• **Exercise requirements**: Go through the listing below and state how many of its lines include "blue". Write only that number.
(Supplied records Opens)
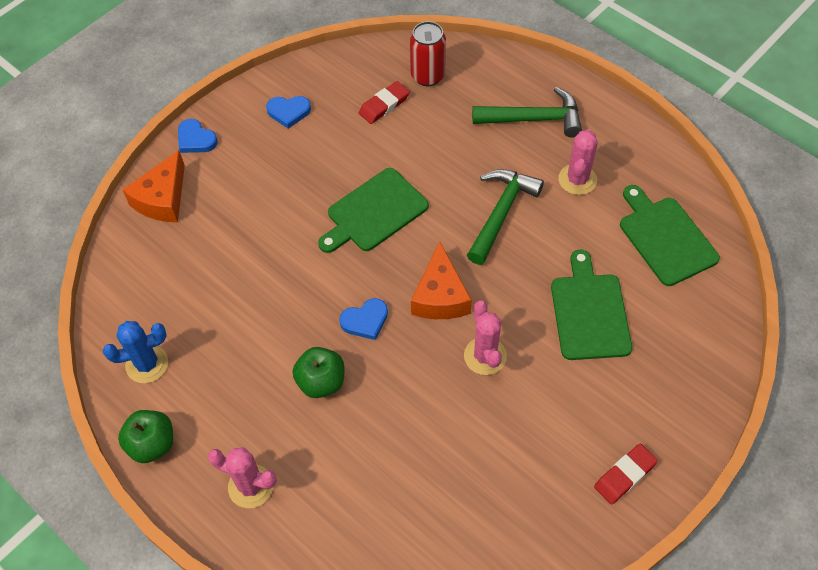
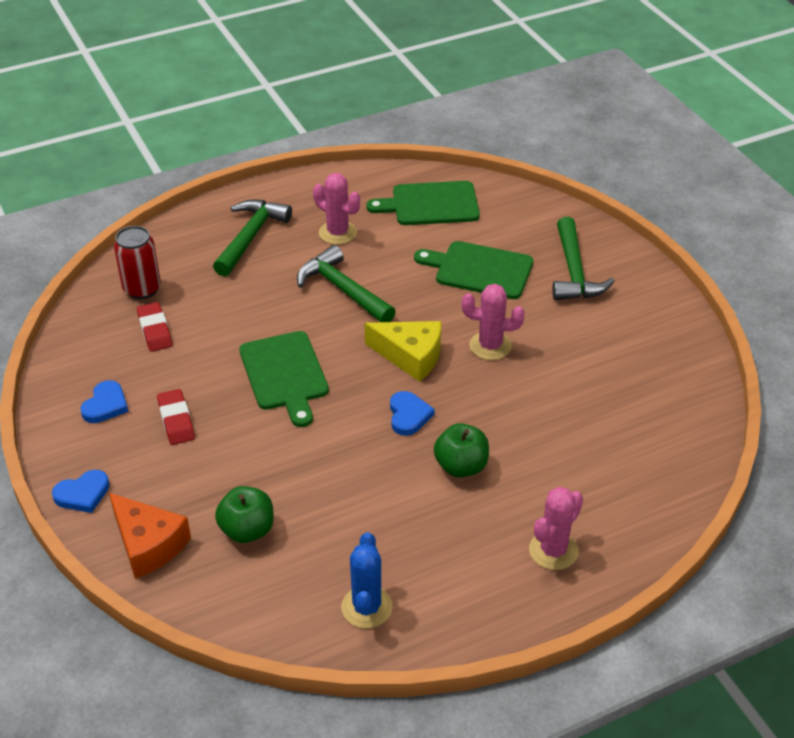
camera: 70 degrees left, 15 degrees down
(152, 444) = (469, 624): green apple -> green apple (247, 530)
(440, 296) = (410, 356): orange cheese -> yellow cheese
(625, 475) = (642, 300): red eraser -> red eraser (176, 420)
(634, 398) = (574, 272): none -> green hammer

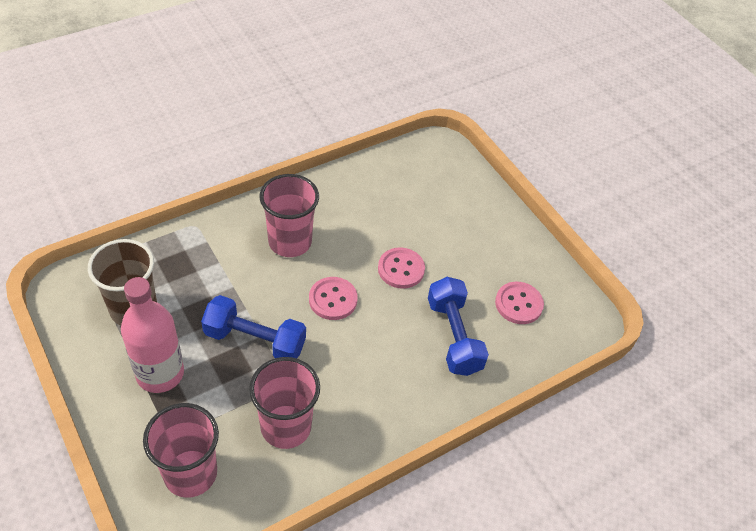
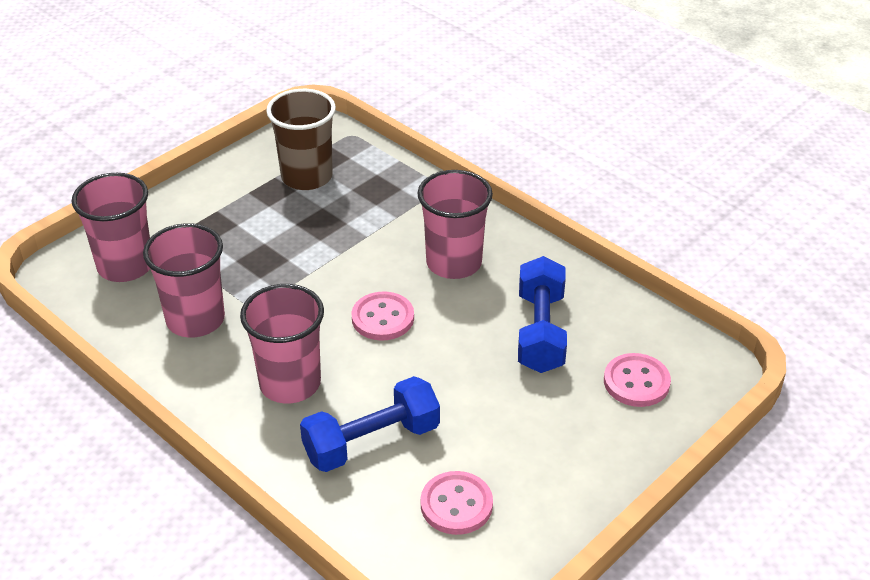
camera: 80 degrees right, 10 degrees down
(160, 373) = (234, 215): pink bottle -> none
(255, 340) = (299, 270): blue dumbbell -> blue dumbbell (540, 332)
(382, 373) = (290, 383): none -> pink cup
(401, 269) = (459, 370): pink button -> pink button (636, 382)

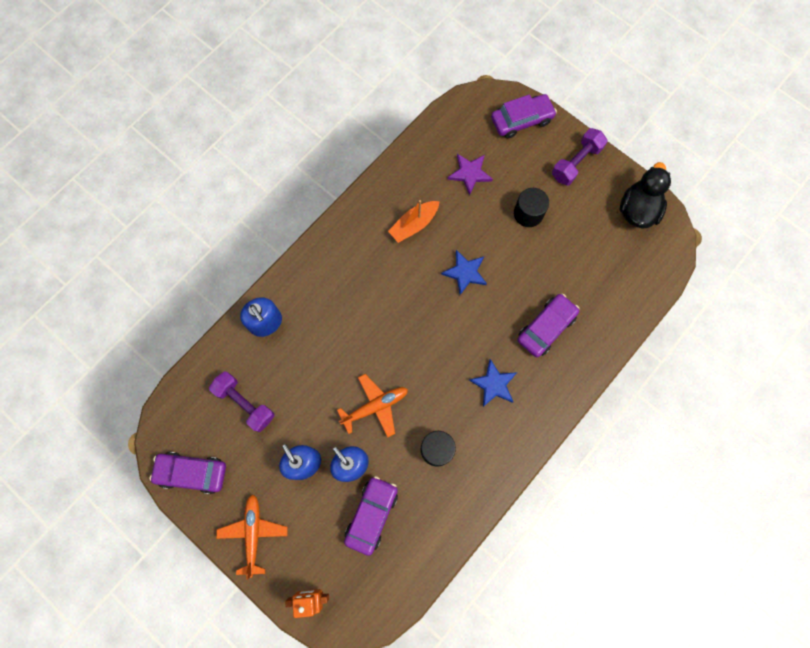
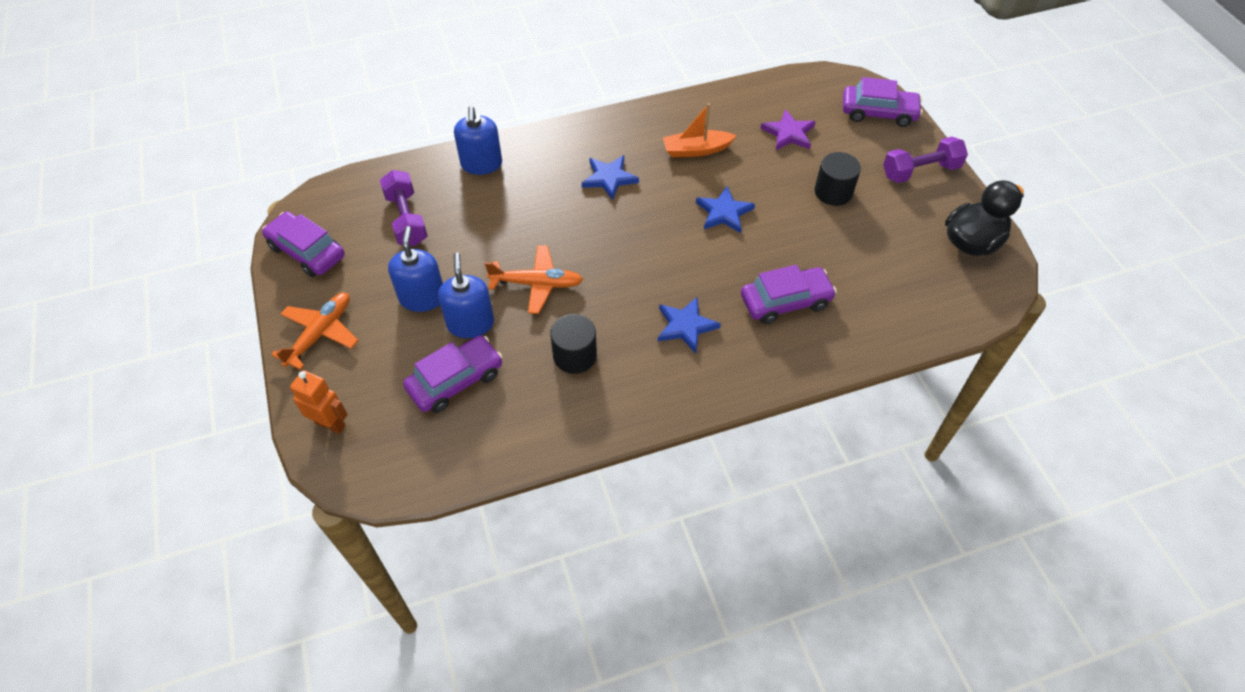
camera: 30 degrees right, 20 degrees down
(367, 285) = (609, 178): none -> blue star

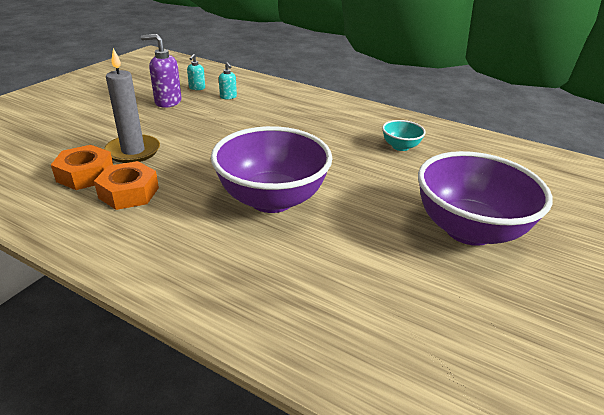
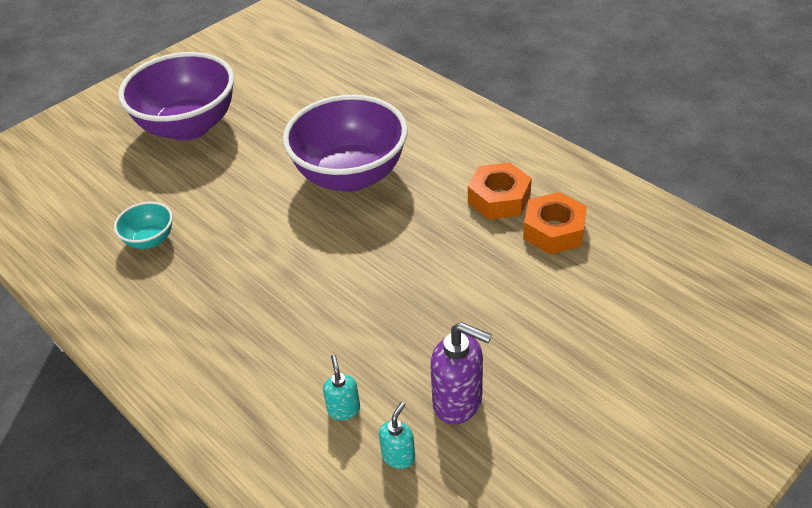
camera: 160 degrees left, 10 degrees up
(133, 151) = (503, 268): grey candle -> none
(Supplied records Closes)
• **Problem solution**: 2